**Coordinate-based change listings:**
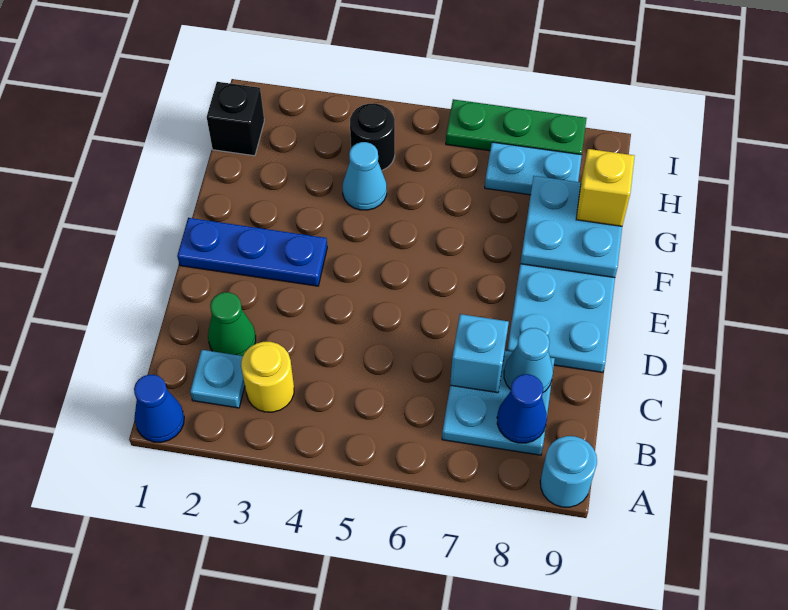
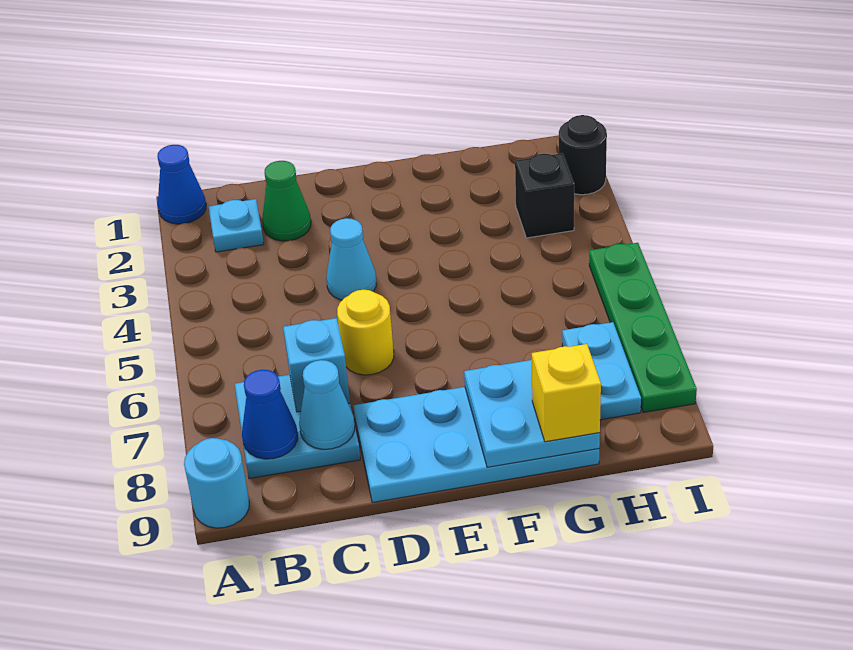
yellow round brick B3 level 1 -> yellow round brick D6 level 1
blue plate E1:E3 level 1 -> none
cyan cone G4 level 1 -> cyan cone D4 level 1
black brick H1 level 1 -> black brick H3 level 1
black round brick H4 level 1 -> black round brick I2 level 1
green plate I6:I8 level 1 -> green plate I5:I8 level 1

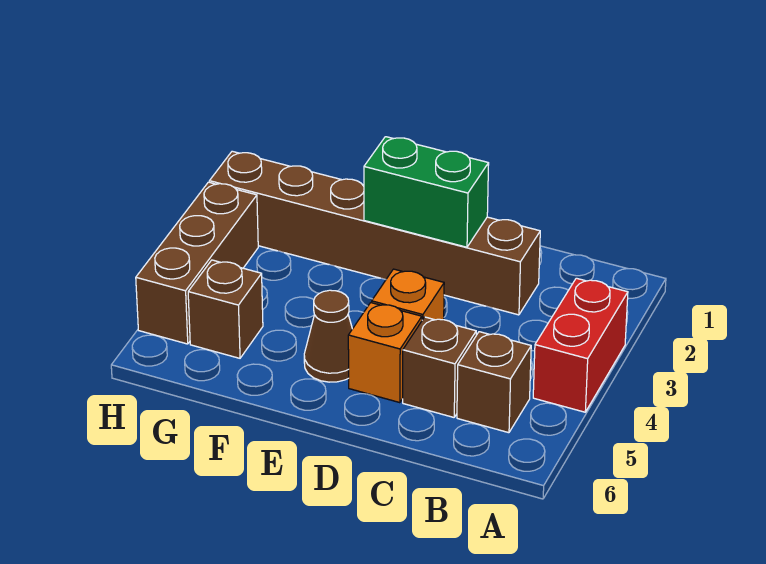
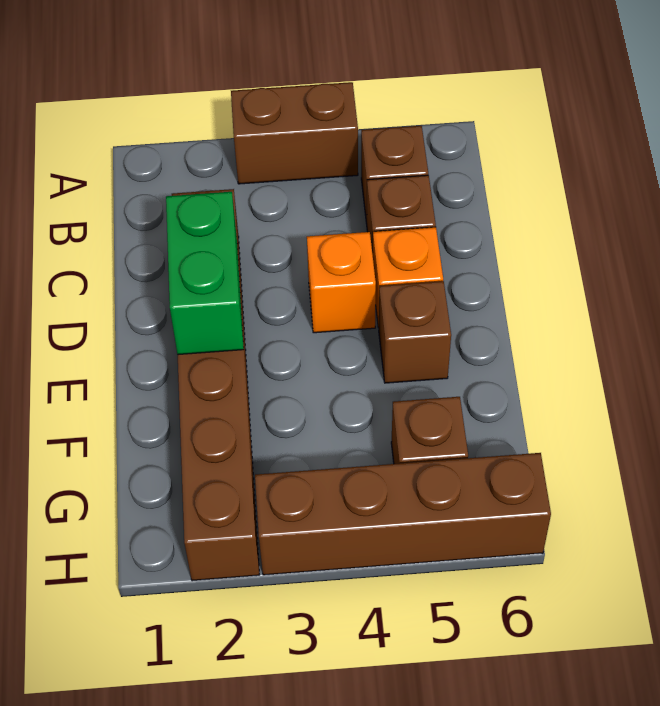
red brick A3:A4 level 1 -> brown brick A3:A4 level 1
brown cone E5 level 1 -> brown brick E5 level 1
brown brick H3:H5 level 1 -> brown brick H3:H6 level 1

**Instructions for the task:** Your answer should be the lines above, word for word, from the line with "black brick H1" through the line with "red brick A3:A4", minus the pictures.

**Task answer:**
black brick H1 level 1 -> black brick H3 level 1
black round brick H4 level 1 -> black round brick I2 level 1
green plate I6:I8 level 1 -> green plate I5:I8 level 1

red brick A3:A4 level 1 -> brown brick A3:A4 level 1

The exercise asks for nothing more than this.